→ **What to work on**
Each line in the material below, starting at the one that contains "R5: 510k (NET17, NET18) -> 47k (NET17, NET18)" and ending at the one that contains "R3: 18k (NET8, NET21) -> 1k (NET8, NET21)", should be repeated exactly; the pictures should not.

→ **Information shown**
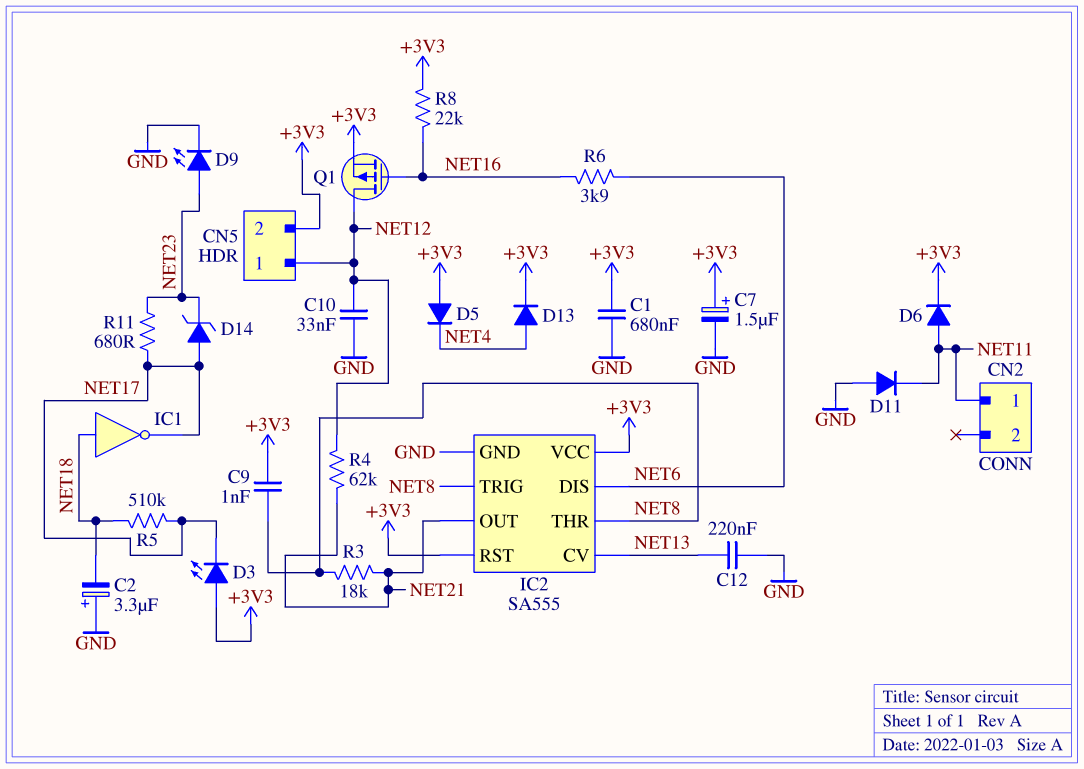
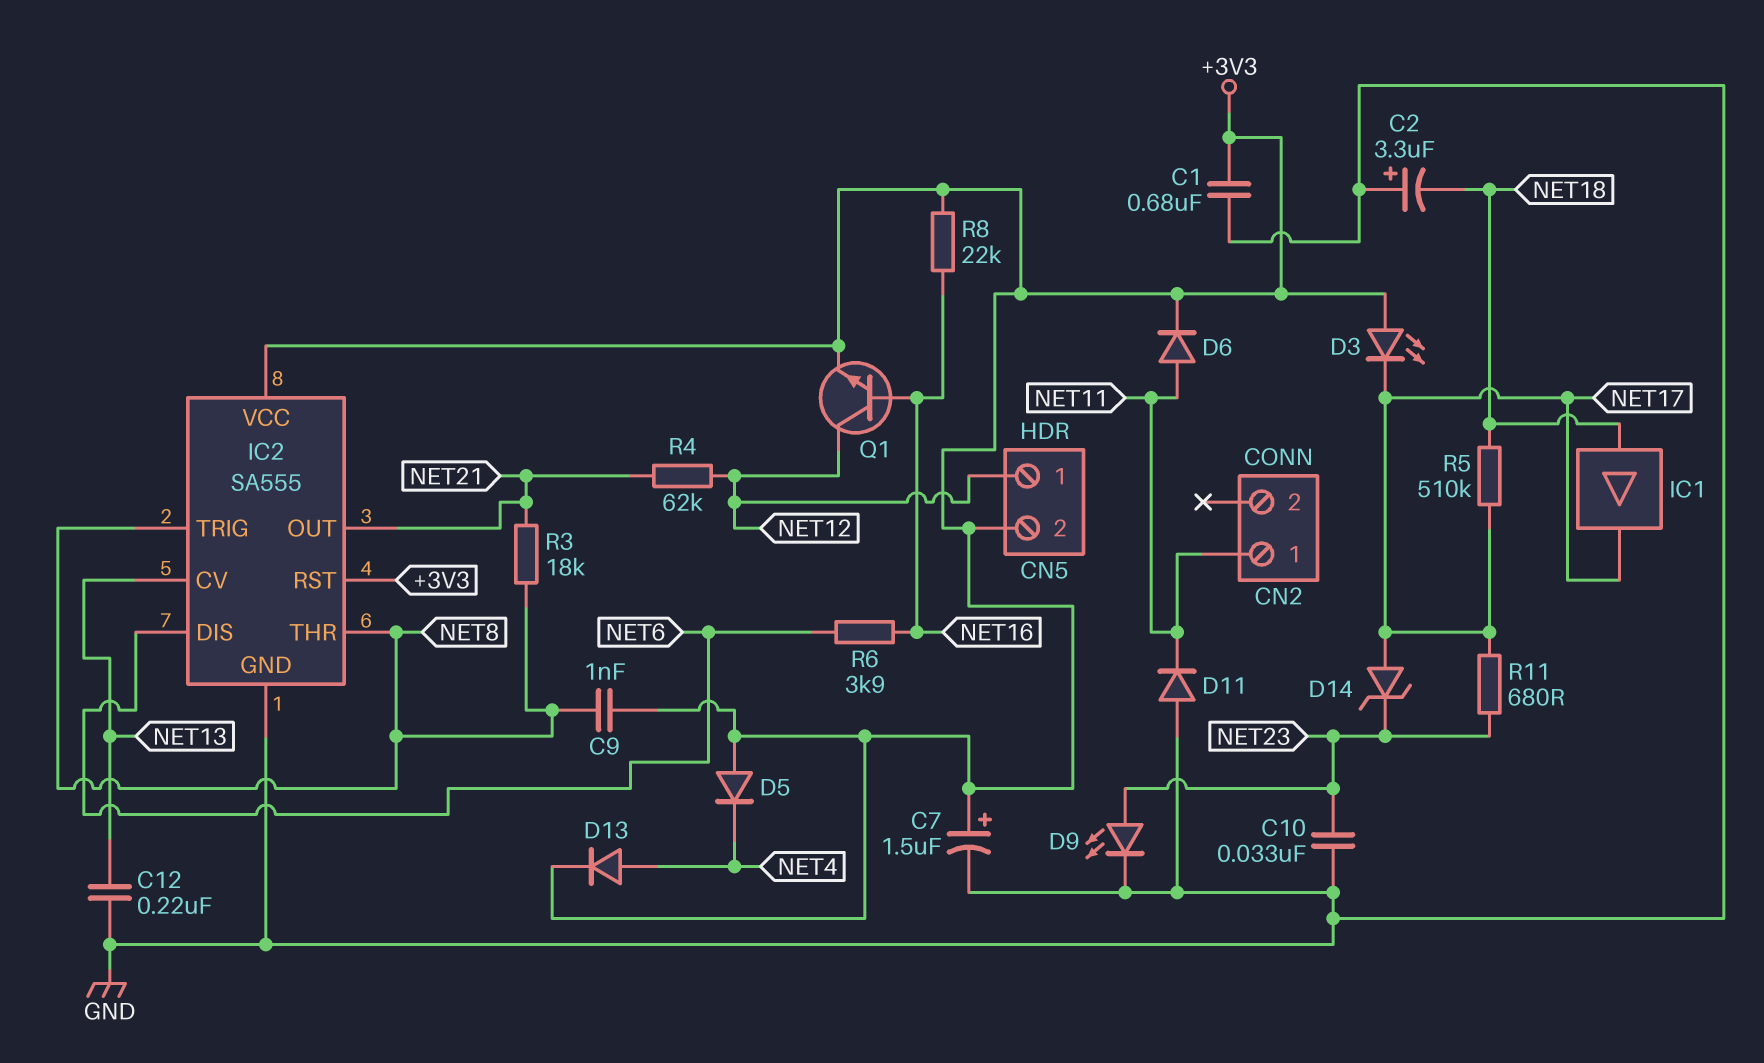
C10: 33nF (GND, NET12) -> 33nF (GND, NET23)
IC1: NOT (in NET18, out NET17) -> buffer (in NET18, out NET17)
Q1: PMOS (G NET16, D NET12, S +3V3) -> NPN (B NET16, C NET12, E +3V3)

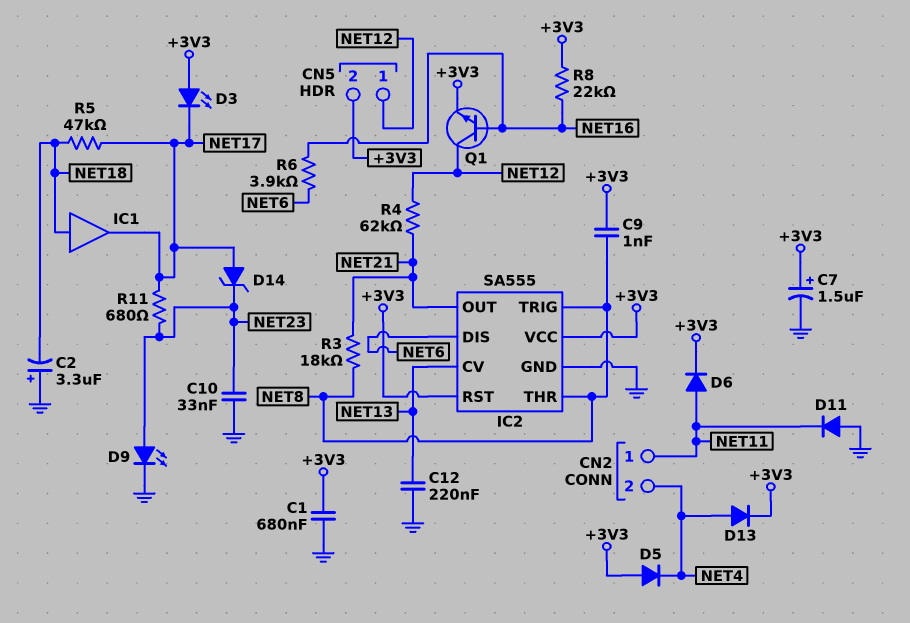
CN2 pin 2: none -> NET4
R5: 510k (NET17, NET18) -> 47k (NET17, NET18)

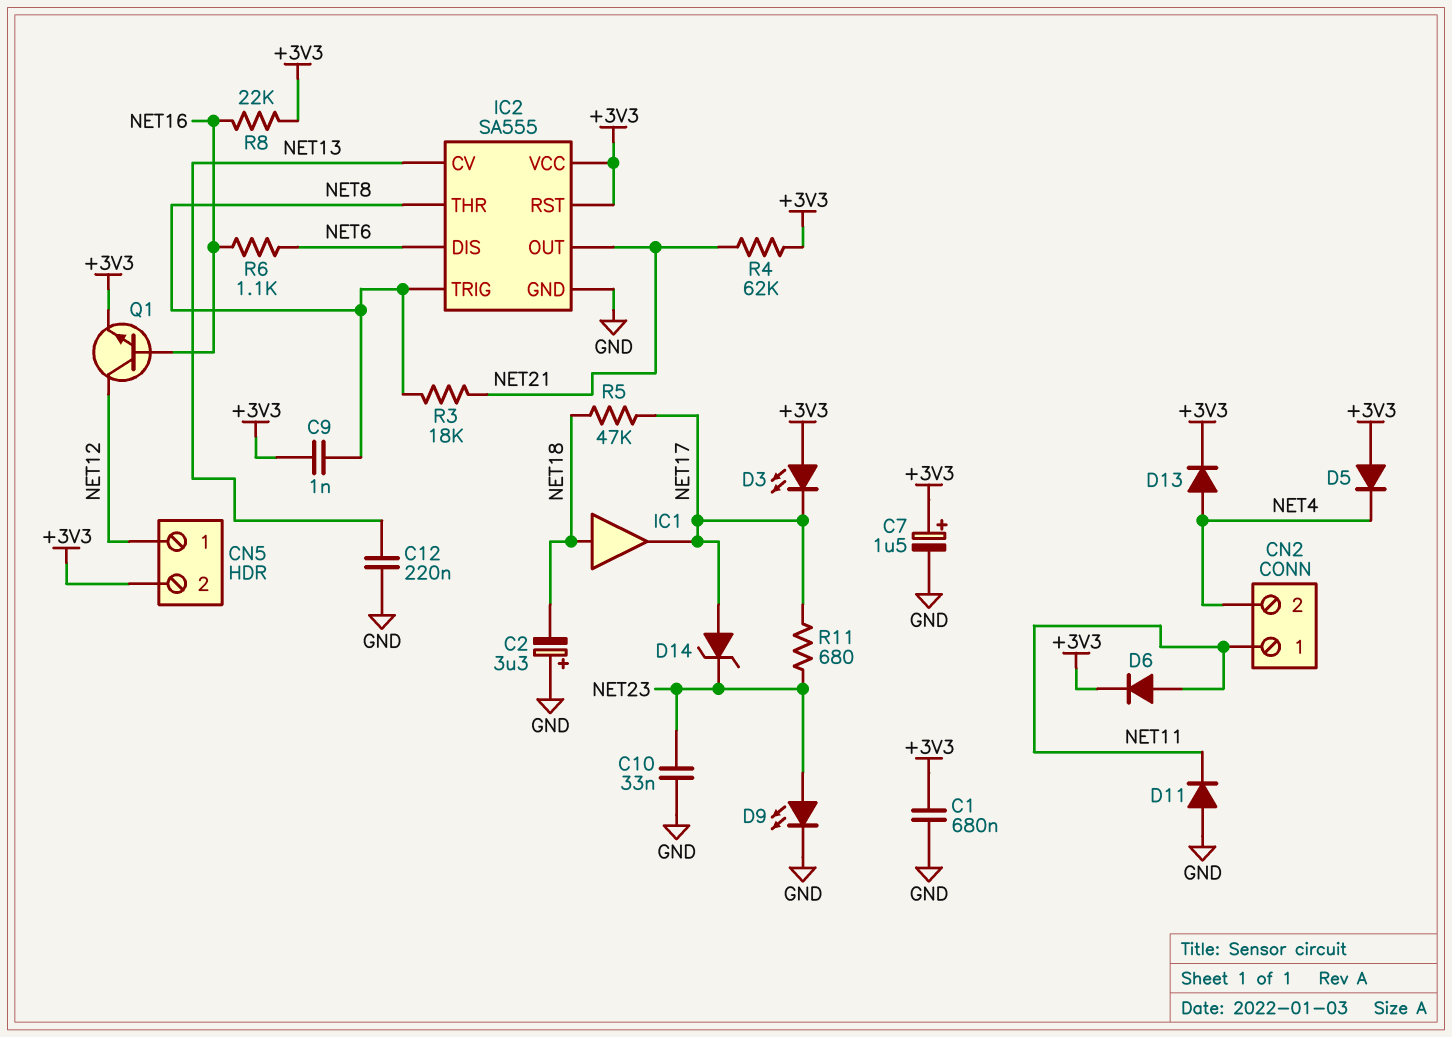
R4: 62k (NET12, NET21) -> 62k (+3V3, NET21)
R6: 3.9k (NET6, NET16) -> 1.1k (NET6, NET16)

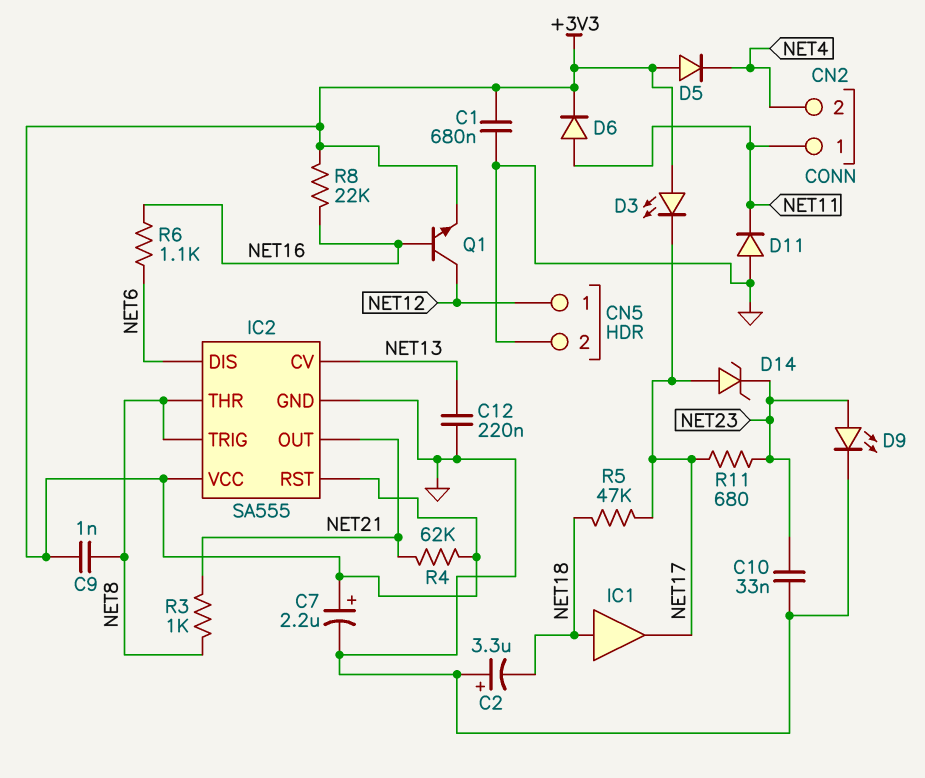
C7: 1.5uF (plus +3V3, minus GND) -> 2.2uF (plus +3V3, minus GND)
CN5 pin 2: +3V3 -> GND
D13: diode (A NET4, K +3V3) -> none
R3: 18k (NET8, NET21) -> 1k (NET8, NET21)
* * *
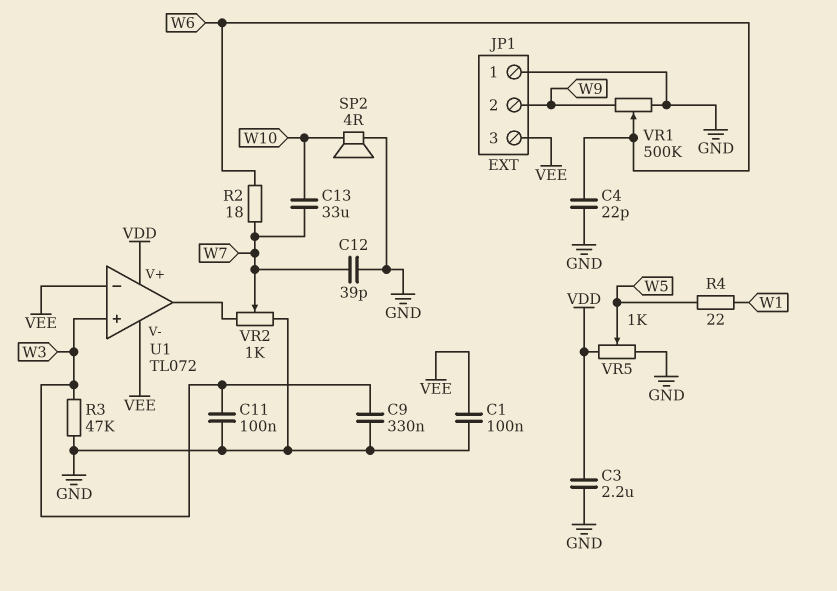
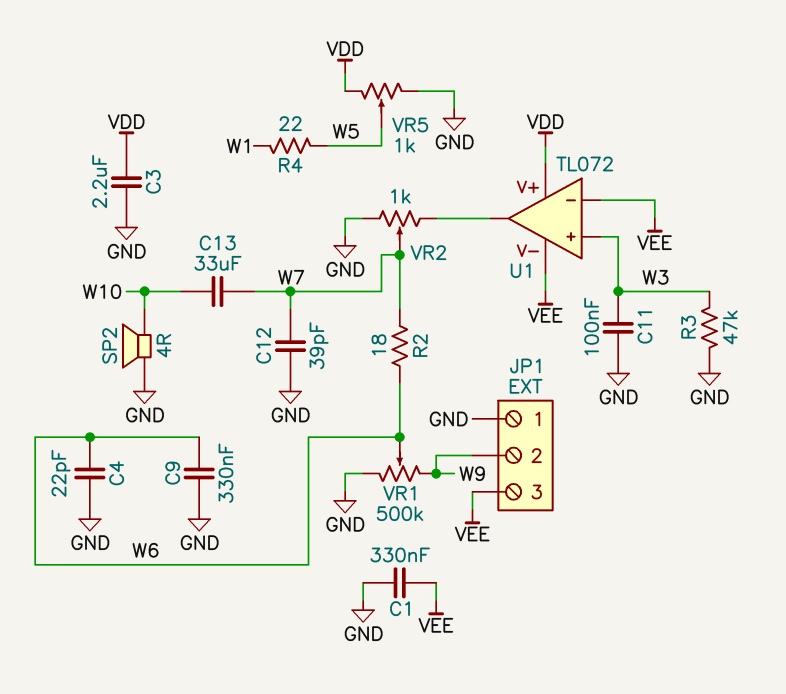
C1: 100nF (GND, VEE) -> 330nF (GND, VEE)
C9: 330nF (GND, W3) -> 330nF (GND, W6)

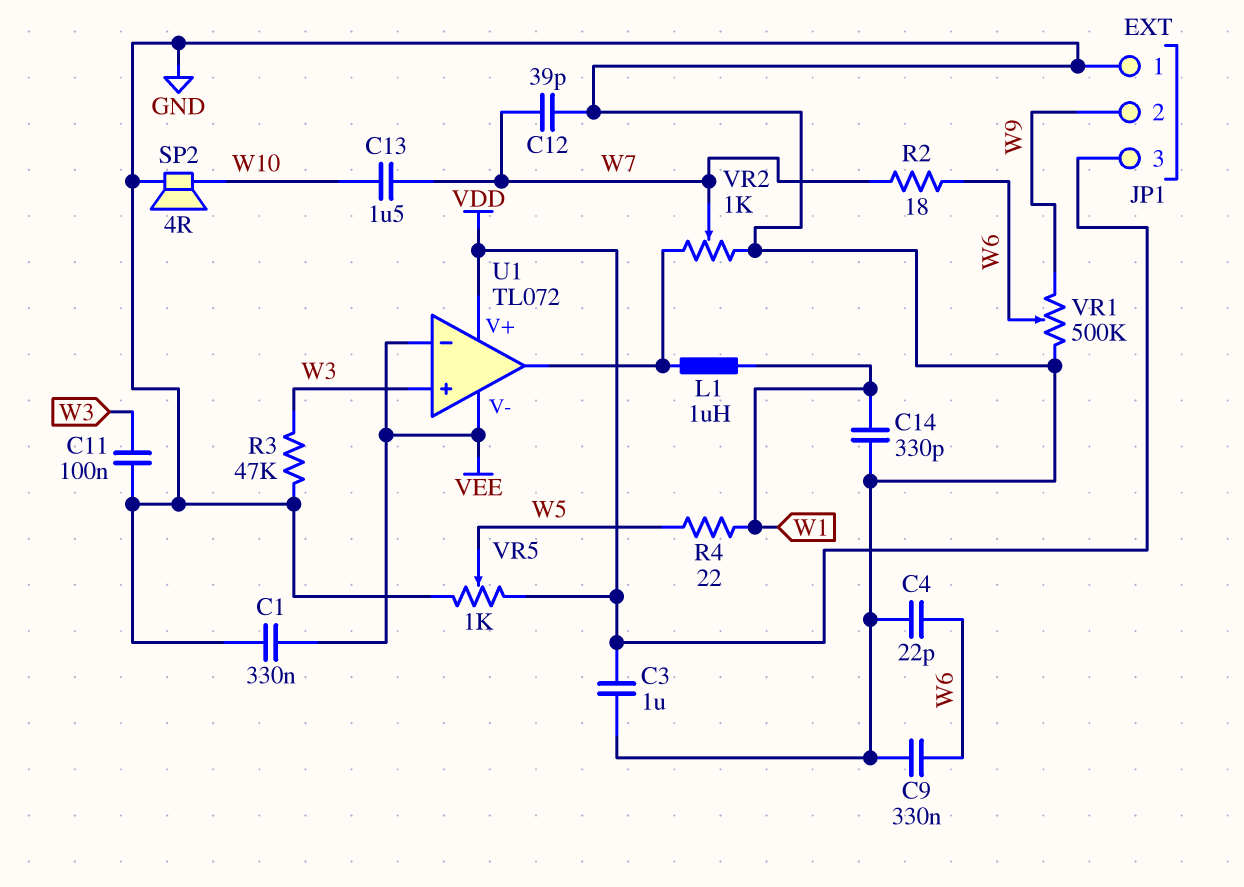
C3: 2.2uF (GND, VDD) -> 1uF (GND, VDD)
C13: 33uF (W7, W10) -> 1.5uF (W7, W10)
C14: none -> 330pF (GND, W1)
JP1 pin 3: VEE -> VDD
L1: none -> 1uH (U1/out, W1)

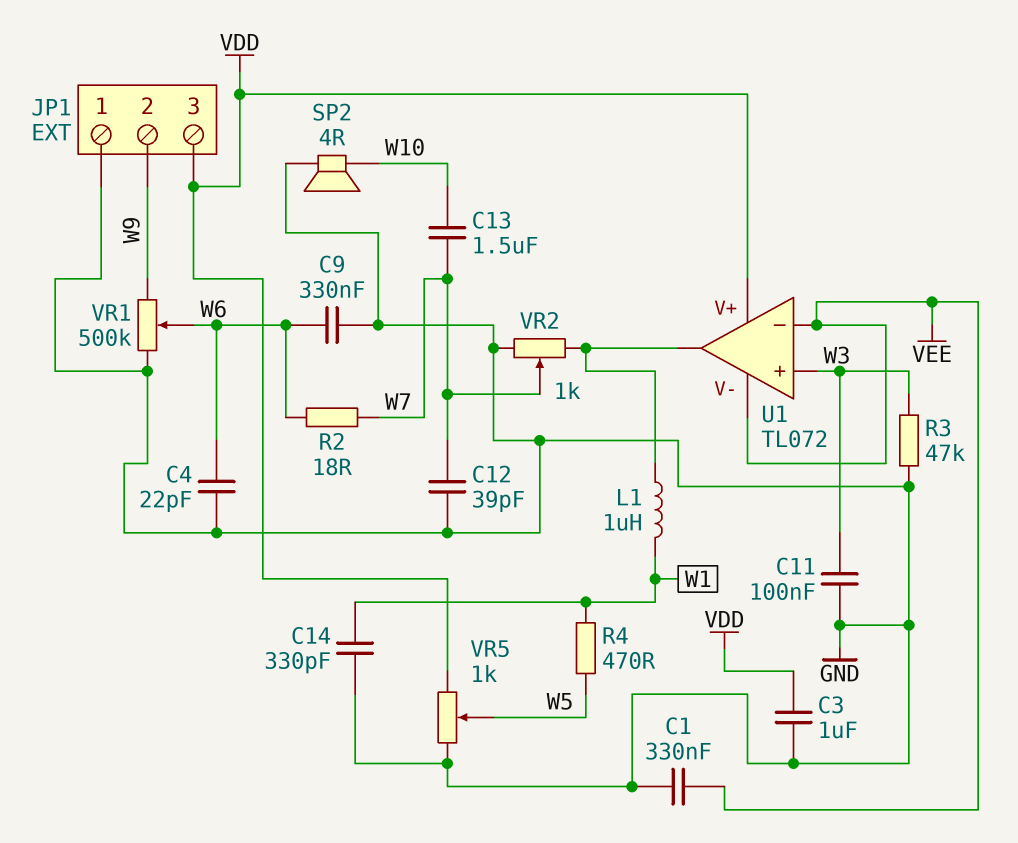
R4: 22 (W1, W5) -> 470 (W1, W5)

→ **Task solution**
R5: 510k (NET17, NET18) -> 47k (NET17, NET18)

R4: 62k (NET12, NET21) -> 62k (+3V3, NET21)
R6: 3.9k (NET6, NET16) -> 1.1k (NET6, NET16)

C7: 1.5uF (plus +3V3, minus GND) -> 2.2uF (plus +3V3, minus GND)
CN5 pin 2: +3V3 -> GND
D13: diode (A NET4, K +3V3) -> none
R3: 18k (NET8, NET21) -> 1k (NET8, NET21)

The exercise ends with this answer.